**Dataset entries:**
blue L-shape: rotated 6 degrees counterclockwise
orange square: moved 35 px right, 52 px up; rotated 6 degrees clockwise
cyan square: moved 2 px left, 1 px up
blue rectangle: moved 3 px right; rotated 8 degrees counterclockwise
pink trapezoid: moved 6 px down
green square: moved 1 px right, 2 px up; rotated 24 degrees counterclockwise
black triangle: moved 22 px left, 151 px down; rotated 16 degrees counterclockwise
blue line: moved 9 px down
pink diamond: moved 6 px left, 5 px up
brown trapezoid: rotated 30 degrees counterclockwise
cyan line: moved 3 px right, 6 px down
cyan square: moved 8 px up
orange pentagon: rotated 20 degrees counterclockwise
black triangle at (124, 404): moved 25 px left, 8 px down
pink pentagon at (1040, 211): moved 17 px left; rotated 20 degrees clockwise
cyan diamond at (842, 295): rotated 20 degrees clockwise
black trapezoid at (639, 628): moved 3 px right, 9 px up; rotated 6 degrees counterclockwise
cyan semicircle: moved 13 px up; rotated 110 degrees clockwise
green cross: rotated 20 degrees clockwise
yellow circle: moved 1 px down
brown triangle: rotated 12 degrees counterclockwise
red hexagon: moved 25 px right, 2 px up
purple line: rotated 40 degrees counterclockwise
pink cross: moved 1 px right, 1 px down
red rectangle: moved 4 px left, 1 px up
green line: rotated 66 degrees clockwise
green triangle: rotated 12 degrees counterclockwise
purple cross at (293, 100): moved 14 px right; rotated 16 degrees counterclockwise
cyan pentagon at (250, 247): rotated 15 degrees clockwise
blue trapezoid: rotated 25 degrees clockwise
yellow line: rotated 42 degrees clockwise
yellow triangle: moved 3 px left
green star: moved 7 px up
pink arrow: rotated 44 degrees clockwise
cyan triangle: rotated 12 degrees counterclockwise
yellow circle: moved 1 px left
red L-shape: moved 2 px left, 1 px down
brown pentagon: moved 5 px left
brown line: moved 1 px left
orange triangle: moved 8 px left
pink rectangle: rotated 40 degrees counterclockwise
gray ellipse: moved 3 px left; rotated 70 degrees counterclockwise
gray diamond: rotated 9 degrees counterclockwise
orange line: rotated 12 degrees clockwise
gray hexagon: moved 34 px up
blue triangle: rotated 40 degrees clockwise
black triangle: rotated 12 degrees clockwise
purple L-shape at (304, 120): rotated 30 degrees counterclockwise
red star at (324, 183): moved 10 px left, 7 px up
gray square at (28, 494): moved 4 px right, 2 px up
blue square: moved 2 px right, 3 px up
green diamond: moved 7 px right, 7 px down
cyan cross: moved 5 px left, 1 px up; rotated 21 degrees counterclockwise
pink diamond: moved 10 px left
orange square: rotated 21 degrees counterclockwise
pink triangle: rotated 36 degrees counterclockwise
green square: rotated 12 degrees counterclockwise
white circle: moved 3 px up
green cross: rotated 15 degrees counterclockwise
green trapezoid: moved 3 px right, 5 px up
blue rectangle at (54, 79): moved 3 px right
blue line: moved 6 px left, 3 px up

**YOUR INSTRUCTIONS:** Pick out all lines from the data above in which the word "pink" appears.

**REPLY TO THE EXERCISE:**
pink trapezoid: moved 6 px down
pink diamond: moved 6 px left, 5 px up
pink pentagon at (1040, 211): moved 17 px left; rotated 20 degrees clockwise
pink cross: moved 1 px right, 1 px down
pink arrow: rotated 44 degrees clockwise
pink rectangle: rotated 40 degrees counterclockwise
pink diamond: moved 10 px left
pink triangle: rotated 36 degrees counterclockwise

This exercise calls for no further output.